Before-and-after change records

--------------------------------------------------

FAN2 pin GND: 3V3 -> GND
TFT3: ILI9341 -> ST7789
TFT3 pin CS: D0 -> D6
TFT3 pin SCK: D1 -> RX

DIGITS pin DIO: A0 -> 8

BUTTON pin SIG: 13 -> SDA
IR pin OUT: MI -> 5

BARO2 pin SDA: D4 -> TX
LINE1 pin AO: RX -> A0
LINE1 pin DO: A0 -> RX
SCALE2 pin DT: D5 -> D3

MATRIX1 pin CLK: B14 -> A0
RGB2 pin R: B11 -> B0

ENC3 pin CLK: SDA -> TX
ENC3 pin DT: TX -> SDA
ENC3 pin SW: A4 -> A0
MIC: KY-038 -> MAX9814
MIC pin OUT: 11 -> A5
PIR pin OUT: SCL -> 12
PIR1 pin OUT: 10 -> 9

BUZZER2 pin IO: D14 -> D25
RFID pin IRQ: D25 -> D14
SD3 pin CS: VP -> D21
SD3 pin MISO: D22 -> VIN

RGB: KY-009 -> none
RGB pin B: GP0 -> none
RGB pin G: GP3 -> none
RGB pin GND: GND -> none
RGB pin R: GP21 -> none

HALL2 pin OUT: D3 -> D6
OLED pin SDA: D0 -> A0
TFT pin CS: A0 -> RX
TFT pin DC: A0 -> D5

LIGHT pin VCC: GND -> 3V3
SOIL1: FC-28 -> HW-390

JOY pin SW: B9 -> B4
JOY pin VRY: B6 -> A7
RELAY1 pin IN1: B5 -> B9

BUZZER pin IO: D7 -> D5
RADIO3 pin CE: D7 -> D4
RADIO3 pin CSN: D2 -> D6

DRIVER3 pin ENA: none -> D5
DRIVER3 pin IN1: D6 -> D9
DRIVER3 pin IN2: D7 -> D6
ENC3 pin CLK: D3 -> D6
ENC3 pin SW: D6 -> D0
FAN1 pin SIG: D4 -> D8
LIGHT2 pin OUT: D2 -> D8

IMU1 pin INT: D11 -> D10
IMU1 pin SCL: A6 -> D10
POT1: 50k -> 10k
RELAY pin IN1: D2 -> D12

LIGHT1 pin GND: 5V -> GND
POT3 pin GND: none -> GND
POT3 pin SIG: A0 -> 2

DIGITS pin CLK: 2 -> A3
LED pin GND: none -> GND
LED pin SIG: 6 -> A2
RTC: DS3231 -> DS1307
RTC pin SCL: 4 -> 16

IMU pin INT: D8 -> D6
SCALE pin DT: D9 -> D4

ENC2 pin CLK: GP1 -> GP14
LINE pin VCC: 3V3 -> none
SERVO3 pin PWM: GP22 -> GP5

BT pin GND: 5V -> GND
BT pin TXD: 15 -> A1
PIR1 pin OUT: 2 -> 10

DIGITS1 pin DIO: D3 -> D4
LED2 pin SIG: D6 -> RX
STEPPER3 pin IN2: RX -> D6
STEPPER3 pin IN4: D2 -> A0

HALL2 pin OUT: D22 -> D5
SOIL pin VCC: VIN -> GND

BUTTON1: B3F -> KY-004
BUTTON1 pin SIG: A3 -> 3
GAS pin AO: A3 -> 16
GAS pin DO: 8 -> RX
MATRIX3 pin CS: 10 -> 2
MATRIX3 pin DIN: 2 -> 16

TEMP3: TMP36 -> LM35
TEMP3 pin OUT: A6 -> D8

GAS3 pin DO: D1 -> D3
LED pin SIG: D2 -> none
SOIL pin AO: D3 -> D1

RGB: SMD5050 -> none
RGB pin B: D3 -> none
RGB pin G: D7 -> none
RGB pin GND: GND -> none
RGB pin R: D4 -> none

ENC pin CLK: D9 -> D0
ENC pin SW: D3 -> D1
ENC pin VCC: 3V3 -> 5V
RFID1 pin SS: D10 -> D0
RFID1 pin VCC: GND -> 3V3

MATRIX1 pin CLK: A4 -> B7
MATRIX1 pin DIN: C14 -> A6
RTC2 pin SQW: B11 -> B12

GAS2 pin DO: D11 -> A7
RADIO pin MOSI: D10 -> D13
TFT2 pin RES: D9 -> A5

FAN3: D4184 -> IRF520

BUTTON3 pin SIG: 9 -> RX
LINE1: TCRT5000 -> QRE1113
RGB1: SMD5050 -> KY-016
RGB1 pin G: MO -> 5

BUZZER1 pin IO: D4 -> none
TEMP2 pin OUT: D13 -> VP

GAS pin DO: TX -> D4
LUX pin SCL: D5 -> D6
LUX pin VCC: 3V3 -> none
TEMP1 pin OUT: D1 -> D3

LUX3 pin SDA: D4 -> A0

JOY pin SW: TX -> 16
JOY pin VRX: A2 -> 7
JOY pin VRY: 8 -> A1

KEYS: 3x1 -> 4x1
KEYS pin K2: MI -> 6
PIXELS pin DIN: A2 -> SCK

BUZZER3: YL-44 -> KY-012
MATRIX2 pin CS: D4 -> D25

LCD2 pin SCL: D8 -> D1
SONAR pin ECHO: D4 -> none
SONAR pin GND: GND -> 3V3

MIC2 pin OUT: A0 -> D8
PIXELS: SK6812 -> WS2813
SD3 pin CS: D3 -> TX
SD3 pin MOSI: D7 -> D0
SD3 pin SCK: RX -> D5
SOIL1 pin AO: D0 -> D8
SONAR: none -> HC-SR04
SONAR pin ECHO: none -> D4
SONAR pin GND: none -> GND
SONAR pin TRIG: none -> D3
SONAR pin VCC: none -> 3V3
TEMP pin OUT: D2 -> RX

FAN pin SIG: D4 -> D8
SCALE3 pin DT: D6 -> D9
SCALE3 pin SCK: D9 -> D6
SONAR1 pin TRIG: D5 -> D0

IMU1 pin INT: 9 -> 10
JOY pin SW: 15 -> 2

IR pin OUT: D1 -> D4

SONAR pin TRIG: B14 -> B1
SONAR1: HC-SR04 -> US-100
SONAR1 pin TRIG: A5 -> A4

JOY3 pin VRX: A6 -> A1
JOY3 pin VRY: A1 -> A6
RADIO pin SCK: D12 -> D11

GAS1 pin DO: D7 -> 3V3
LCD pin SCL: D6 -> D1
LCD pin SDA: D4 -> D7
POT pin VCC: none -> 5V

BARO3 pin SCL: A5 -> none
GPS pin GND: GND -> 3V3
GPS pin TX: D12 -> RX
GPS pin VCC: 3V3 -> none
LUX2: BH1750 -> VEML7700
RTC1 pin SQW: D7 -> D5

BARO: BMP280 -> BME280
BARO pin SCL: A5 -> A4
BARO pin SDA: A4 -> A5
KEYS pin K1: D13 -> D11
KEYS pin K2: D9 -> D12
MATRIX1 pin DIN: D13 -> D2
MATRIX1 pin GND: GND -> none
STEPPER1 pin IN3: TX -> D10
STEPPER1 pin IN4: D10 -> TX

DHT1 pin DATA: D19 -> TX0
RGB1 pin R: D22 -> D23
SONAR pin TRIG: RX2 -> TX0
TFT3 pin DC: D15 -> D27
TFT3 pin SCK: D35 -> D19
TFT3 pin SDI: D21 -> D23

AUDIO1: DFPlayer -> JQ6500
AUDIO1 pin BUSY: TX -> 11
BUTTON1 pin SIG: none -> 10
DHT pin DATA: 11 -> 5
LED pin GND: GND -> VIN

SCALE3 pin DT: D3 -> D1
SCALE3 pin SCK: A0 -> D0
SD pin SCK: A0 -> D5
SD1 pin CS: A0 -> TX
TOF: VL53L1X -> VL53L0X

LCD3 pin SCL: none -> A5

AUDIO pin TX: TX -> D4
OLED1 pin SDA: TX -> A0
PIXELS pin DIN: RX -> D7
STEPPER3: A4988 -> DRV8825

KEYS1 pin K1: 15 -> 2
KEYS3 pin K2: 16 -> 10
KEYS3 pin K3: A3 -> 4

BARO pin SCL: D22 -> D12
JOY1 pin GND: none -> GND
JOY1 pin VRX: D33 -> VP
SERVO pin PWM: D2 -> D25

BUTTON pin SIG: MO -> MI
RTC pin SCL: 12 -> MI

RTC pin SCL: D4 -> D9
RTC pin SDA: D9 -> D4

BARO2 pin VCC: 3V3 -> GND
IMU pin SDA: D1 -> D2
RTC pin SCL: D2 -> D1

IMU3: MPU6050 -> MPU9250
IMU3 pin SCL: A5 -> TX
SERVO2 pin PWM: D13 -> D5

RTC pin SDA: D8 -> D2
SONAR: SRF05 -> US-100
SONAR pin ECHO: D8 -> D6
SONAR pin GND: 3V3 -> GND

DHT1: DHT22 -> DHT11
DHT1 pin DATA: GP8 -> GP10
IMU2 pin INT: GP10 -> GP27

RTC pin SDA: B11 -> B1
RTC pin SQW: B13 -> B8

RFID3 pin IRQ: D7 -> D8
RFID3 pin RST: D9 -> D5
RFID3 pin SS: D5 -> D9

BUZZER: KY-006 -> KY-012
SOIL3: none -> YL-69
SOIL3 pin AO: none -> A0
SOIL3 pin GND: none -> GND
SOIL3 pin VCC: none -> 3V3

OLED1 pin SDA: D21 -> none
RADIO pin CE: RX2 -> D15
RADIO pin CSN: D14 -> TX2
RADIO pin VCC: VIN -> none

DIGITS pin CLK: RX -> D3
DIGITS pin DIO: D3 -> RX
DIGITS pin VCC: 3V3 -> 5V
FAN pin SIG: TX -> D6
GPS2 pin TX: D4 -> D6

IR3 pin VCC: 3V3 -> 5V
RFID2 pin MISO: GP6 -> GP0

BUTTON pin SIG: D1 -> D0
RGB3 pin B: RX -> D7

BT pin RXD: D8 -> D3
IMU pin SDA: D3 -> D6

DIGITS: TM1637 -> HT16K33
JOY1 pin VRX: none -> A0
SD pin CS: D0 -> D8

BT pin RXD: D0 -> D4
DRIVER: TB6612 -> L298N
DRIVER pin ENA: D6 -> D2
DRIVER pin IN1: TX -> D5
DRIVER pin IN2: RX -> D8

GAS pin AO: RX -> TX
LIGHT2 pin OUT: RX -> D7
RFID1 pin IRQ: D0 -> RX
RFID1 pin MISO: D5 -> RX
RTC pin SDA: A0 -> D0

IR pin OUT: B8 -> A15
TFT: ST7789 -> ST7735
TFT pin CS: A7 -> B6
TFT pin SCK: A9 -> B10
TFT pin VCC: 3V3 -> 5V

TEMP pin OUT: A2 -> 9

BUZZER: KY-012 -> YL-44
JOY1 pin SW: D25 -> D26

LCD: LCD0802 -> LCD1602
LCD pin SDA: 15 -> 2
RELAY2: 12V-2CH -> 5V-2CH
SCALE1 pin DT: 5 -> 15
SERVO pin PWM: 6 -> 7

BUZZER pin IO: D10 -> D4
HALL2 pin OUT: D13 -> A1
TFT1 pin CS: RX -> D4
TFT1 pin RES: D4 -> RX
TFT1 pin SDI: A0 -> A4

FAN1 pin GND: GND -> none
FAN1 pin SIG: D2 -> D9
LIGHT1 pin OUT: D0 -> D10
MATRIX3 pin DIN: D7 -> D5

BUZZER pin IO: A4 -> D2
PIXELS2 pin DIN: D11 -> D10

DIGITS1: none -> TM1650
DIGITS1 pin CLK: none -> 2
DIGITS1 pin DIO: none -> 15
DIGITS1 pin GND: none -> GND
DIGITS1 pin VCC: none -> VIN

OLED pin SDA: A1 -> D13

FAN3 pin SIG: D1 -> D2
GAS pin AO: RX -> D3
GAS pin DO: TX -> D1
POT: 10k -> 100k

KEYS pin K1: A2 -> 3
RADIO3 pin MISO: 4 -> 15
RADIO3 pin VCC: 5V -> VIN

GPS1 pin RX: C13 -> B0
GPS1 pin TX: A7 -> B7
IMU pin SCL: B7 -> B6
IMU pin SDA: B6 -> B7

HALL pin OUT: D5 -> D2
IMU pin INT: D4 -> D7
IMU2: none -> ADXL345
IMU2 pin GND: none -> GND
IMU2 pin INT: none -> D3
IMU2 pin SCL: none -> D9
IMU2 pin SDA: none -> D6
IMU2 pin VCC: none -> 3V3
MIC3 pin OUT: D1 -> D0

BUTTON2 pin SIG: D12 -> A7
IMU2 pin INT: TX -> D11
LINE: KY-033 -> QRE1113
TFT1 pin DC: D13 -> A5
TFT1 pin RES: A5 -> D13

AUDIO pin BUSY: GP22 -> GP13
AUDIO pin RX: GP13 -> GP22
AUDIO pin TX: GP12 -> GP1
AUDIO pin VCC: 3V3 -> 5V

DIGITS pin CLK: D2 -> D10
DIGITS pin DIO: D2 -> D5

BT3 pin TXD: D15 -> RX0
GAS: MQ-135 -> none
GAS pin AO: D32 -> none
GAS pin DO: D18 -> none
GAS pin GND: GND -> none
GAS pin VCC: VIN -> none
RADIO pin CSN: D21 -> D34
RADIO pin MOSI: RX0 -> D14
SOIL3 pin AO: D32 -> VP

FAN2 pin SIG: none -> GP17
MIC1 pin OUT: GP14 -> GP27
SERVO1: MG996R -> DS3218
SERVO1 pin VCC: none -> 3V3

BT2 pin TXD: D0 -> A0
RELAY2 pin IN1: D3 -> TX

--------------------------------------------------

Task description
Which lines in the records contain the word "DATA"? Copy each one.

Problem solution
DHT1 pin DATA: D19 -> TX0
DHT pin DATA: 11 -> 5
DHT1 pin DATA: GP8 -> GP10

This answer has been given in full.